Aim of the task: When you repeat the entries below, keep each word exactly as it is and drop the pictures.

Information supplied:
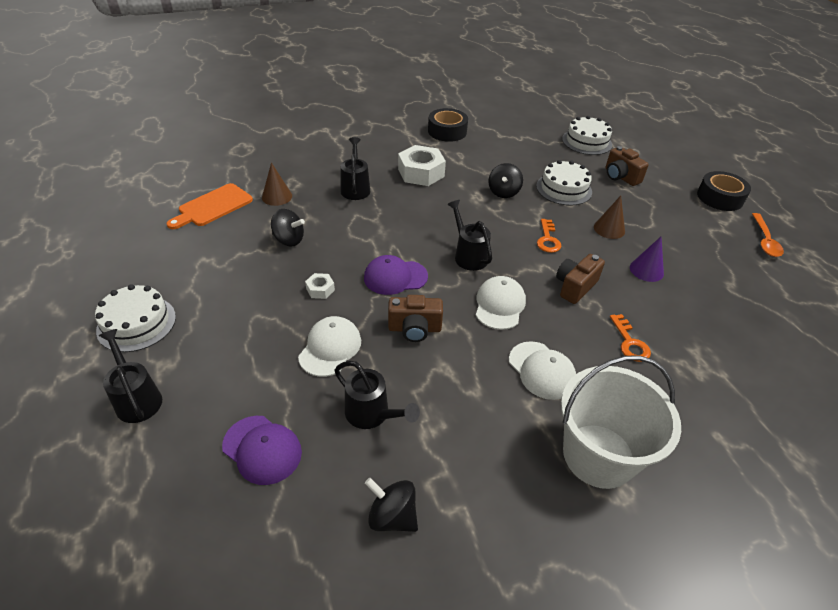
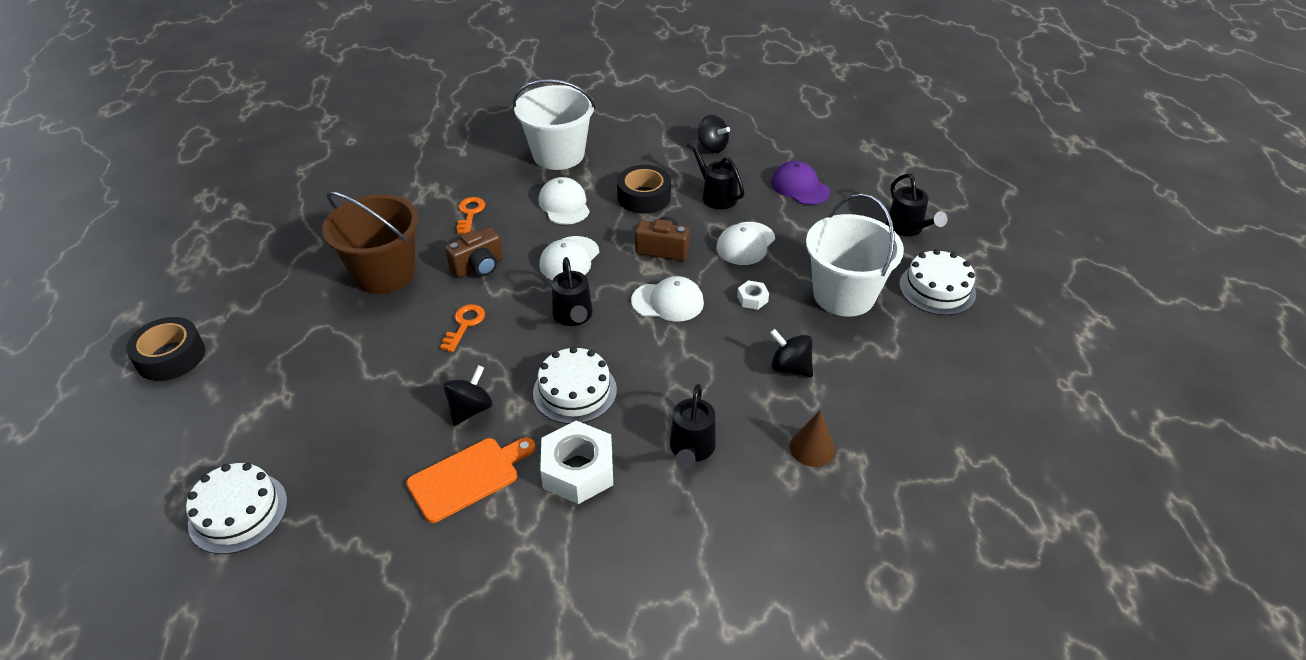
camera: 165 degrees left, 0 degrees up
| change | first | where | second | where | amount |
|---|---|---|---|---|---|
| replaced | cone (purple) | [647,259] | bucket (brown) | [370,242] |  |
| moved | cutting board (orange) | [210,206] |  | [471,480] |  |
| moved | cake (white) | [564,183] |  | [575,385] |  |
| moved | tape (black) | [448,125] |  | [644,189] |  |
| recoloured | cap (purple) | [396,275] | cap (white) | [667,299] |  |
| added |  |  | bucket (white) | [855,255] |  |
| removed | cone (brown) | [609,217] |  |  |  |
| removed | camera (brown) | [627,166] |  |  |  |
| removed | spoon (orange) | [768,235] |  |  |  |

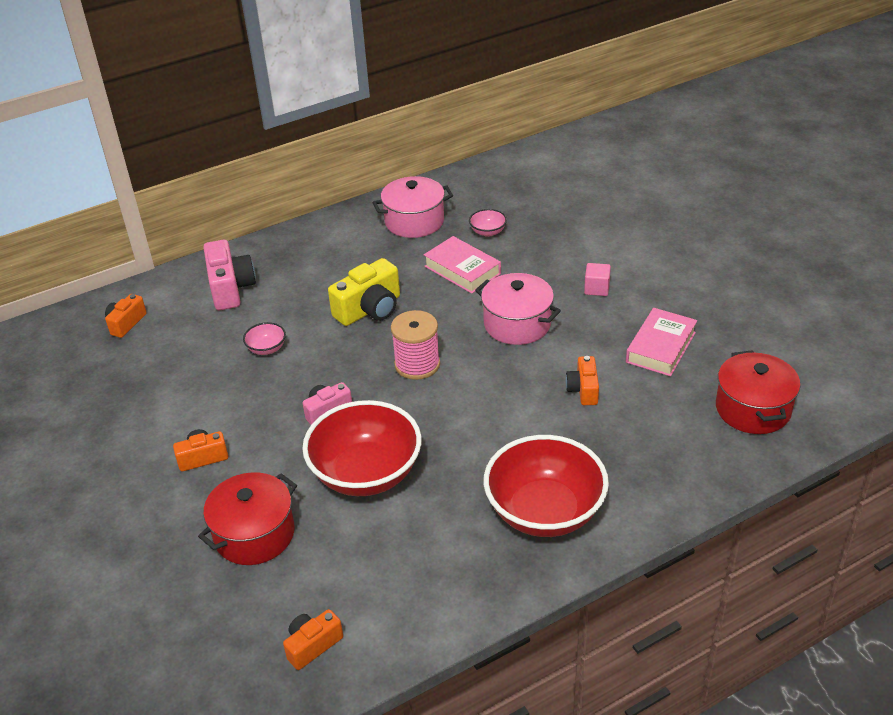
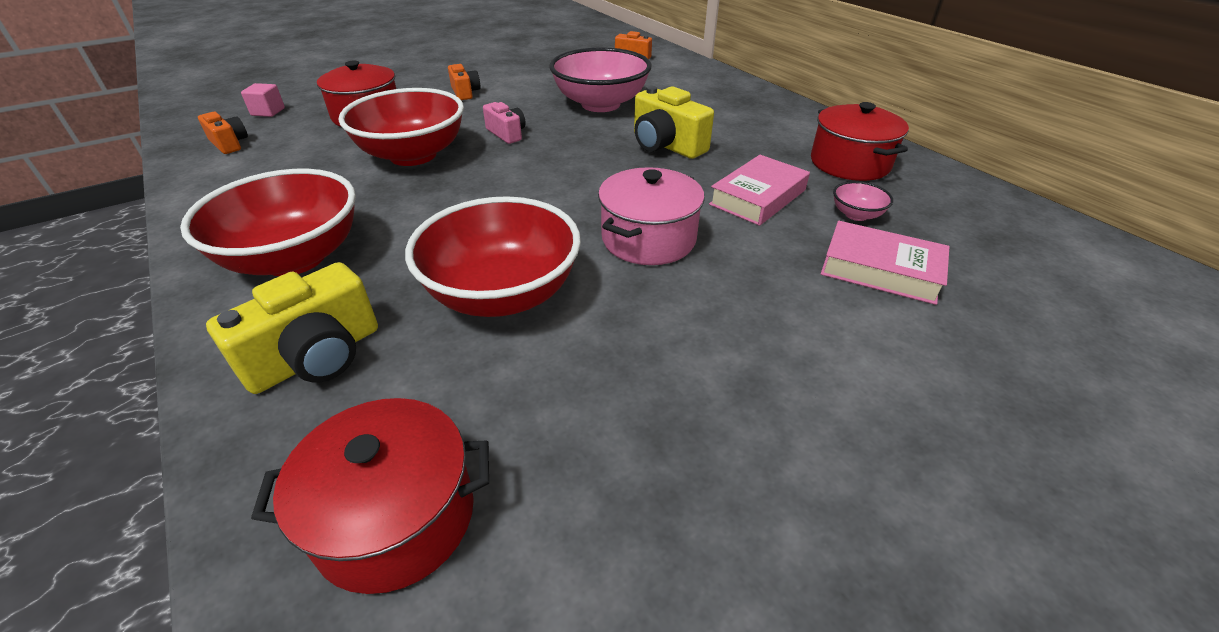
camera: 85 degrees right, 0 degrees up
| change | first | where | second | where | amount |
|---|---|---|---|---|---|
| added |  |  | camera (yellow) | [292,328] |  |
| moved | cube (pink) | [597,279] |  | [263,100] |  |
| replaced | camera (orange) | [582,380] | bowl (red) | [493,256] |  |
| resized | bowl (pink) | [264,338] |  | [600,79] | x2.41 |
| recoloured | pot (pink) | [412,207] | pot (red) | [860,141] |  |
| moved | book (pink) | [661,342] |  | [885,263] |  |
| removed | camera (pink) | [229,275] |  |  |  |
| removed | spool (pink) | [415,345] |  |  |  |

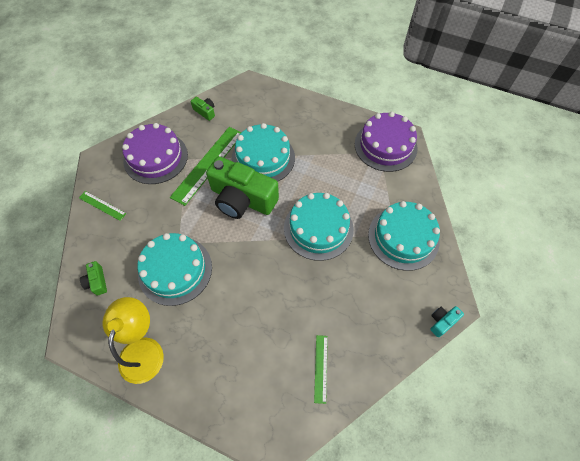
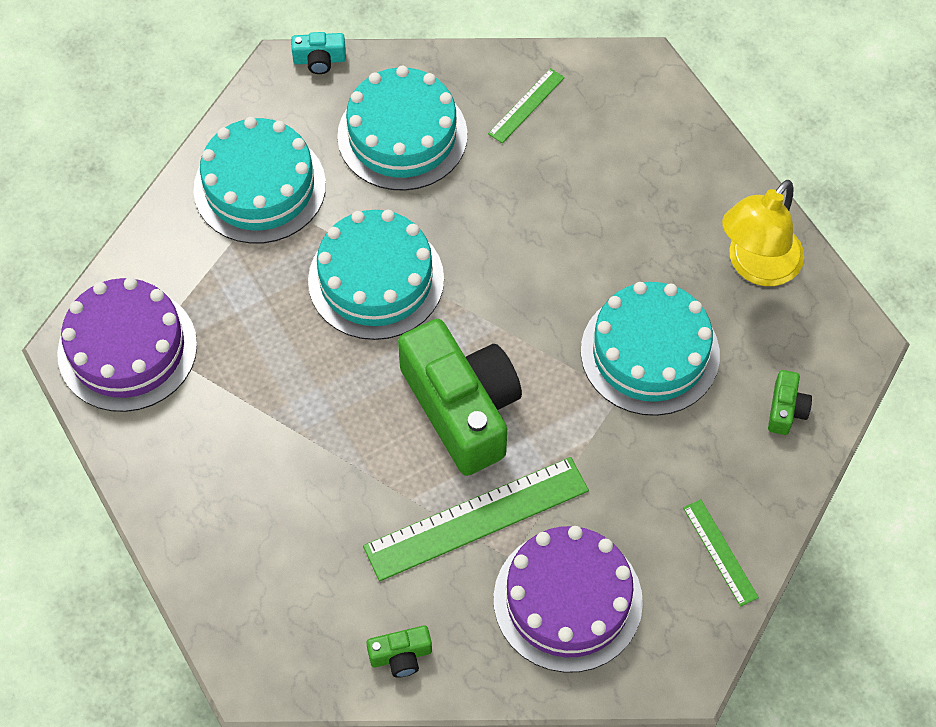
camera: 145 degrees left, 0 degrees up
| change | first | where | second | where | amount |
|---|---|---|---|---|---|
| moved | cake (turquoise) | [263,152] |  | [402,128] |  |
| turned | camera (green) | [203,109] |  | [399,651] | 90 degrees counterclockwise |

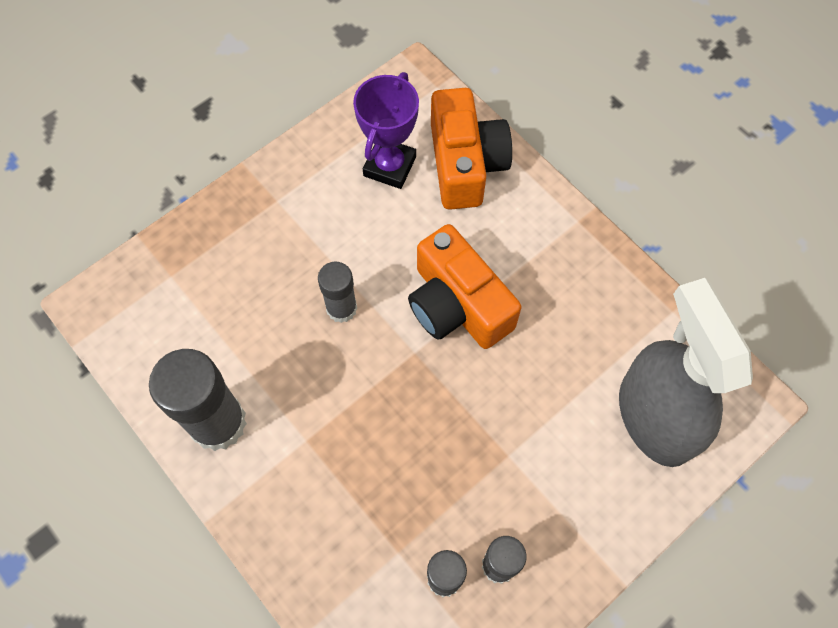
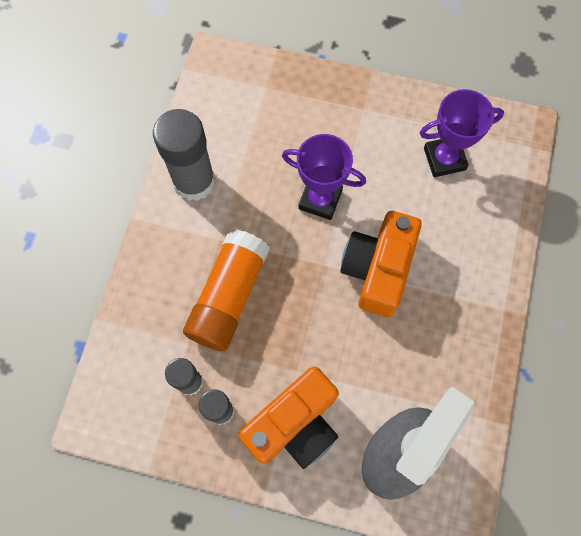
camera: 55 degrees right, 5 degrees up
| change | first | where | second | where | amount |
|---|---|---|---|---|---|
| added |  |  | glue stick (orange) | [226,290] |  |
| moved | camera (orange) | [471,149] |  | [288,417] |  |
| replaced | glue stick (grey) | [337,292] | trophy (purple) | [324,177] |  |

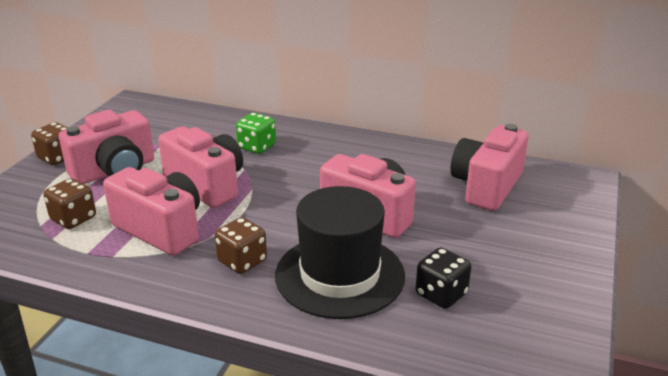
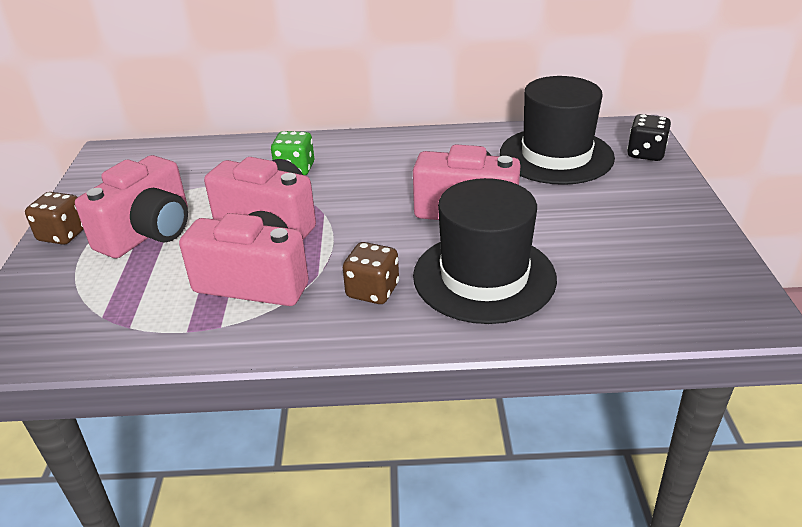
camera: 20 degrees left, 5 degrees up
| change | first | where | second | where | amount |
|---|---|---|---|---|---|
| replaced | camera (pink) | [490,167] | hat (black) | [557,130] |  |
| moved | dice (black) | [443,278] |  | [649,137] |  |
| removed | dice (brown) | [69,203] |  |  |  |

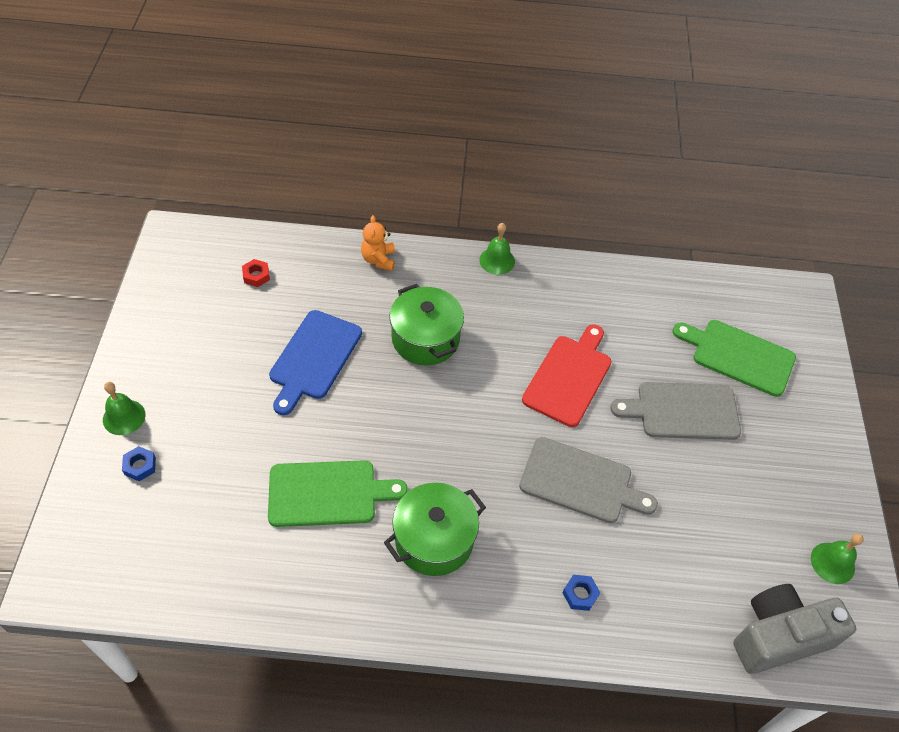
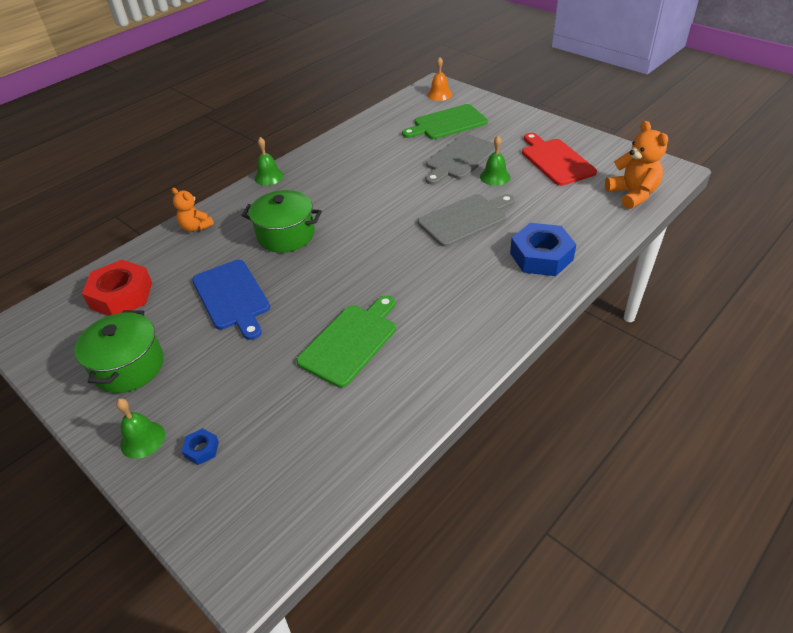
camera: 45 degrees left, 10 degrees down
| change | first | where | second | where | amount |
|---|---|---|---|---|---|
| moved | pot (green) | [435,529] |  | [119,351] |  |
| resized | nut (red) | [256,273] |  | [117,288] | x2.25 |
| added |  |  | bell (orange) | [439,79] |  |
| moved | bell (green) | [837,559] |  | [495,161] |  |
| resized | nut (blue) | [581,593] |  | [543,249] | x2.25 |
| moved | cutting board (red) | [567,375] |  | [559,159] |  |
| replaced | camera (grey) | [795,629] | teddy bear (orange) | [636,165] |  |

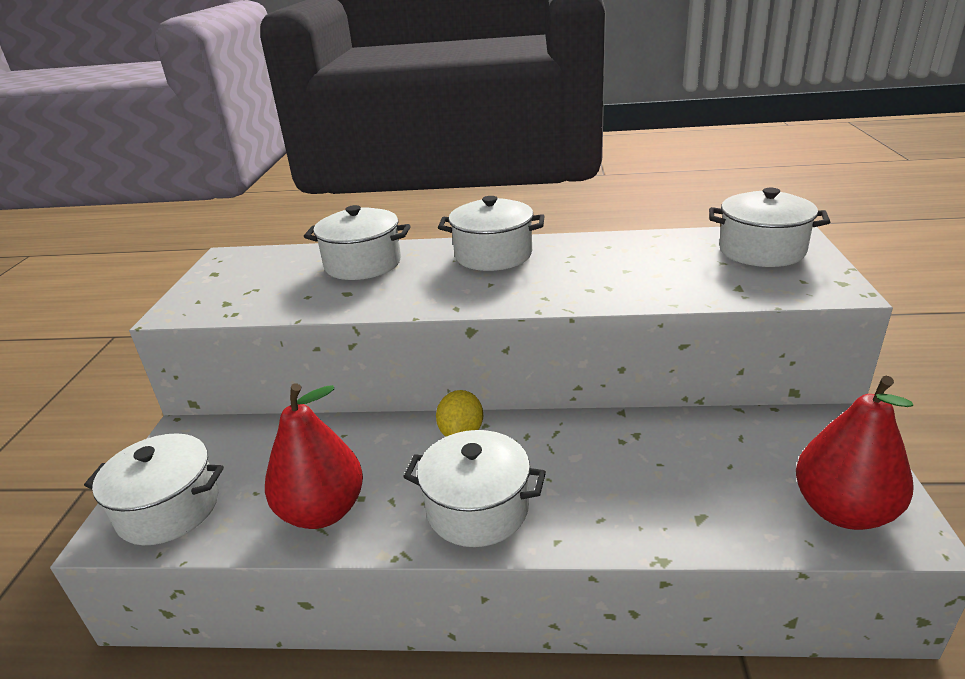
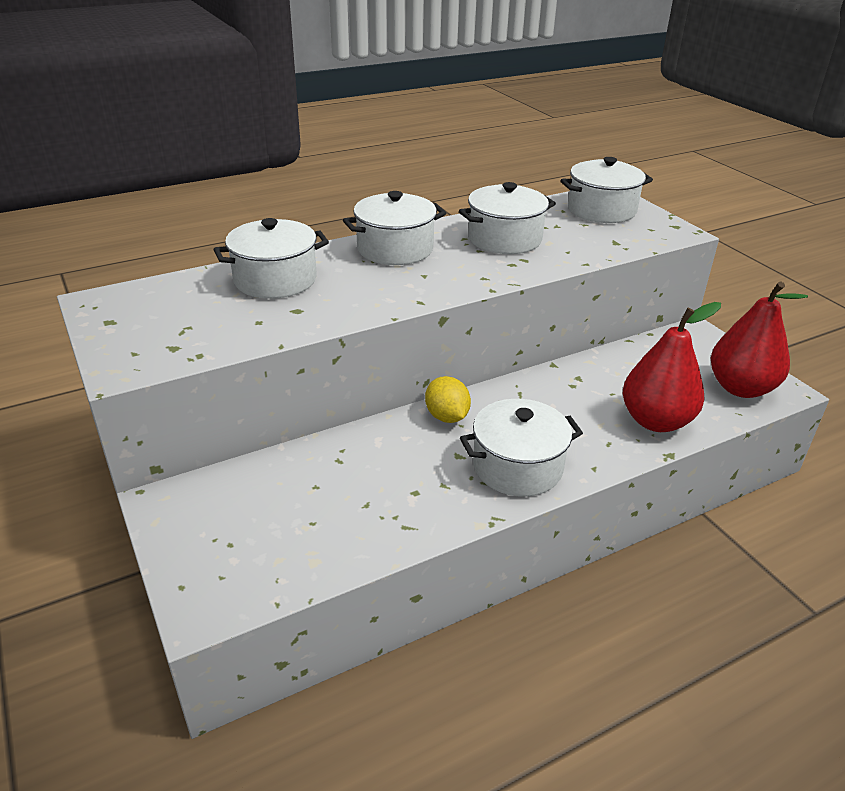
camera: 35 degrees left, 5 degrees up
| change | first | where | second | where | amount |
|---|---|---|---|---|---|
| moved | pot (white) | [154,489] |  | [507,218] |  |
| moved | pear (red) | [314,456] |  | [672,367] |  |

Written answer:
camera: 165 degrees left, 0 degrees up
| change | first | where | second | where | amount |
|---|---|---|---|---|---|
| replaced | cone (purple) | [647,259] | bucket (brown) | [370,242] |  |
| moved | cutting board (orange) | [210,206] |  | [471,480] |  |
| moved | cake (white) | [564,183] |  | [575,385] |  |
| moved | tape (black) | [448,125] |  | [644,189] |  |
| recoloured | cap (purple) | [396,275] | cap (white) | [667,299] |  |
| added |  |  | bucket (white) | [855,255] |  |
| removed | cone (brown) | [609,217] |  |  |  |
| removed | camera (brown) | [627,166] |  |  |  |
| removed | spoon (orange) | [768,235] |  |  |  |

camera: 85 degrees right, 0 degrees up
| change | first | where | second | where | amount |
|---|---|---|---|---|---|
| added |  |  | camera (yellow) | [292,328] |  |
| moved | cube (pink) | [597,279] |  | [263,100] |  |
| replaced | camera (orange) | [582,380] | bowl (red) | [493,256] |  |
| resized | bowl (pink) | [264,338] |  | [600,79] | x2.41 |
| recoloured | pot (pink) | [412,207] | pot (red) | [860,141] |  |
| moved | book (pink) | [661,342] |  | [885,263] |  |
| removed | camera (pink) | [229,275] |  |  |  |
| removed | spool (pink) | [415,345] |  |  |  |

camera: 145 degrees left, 0 degrees up
| change | first | where | second | where | amount |
|---|---|---|---|---|---|
| moved | cake (turquoise) | [263,152] |  | [402,128] |  |
| turned | camera (green) | [203,109] |  | [399,651] | 90 degrees counterclockwise |

camera: 55 degrees right, 5 degrees up
| change | first | where | second | where | amount |
|---|---|---|---|---|---|
| added |  |  | glue stick (orange) | [226,290] |  |
| moved | camera (orange) | [471,149] |  | [288,417] |  |
| replaced | glue stick (grey) | [337,292] | trophy (purple) | [324,177] |  |

camera: 20 degrees left, 5 degrees up
| change | first | where | second | where | amount |
|---|---|---|---|---|---|
| replaced | camera (pink) | [490,167] | hat (black) | [557,130] |  |
| moved | dice (black) | [443,278] |  | [649,137] |  |
| removed | dice (brown) | [69,203] |  |  |  |

camera: 45 degrees left, 10 degrees down
| change | first | where | second | where | amount |
|---|---|---|---|---|---|
| moved | pot (green) | [435,529] |  | [119,351] |  |
| resized | nut (red) | [256,273] |  | [117,288] | x2.25 |
| added |  |  | bell (orange) | [439,79] |  |
| moved | bell (green) | [837,559] |  | [495,161] |  |
| resized | nut (blue) | [581,593] |  | [543,249] | x2.25 |
| moved | cutting board (red) | [567,375] |  | [559,159] |  |
| replaced | camera (grey) | [795,629] | teddy bear (orange) | [636,165] |  |

camera: 35 degrees left, 5 degrees up
| change | first | where | second | where | amount |
|---|---|---|---|---|---|
| moved | pot (white) | [154,489] |  | [507,218] |  |
| moved | pear (red) | [314,456] |  | [672,367] |  |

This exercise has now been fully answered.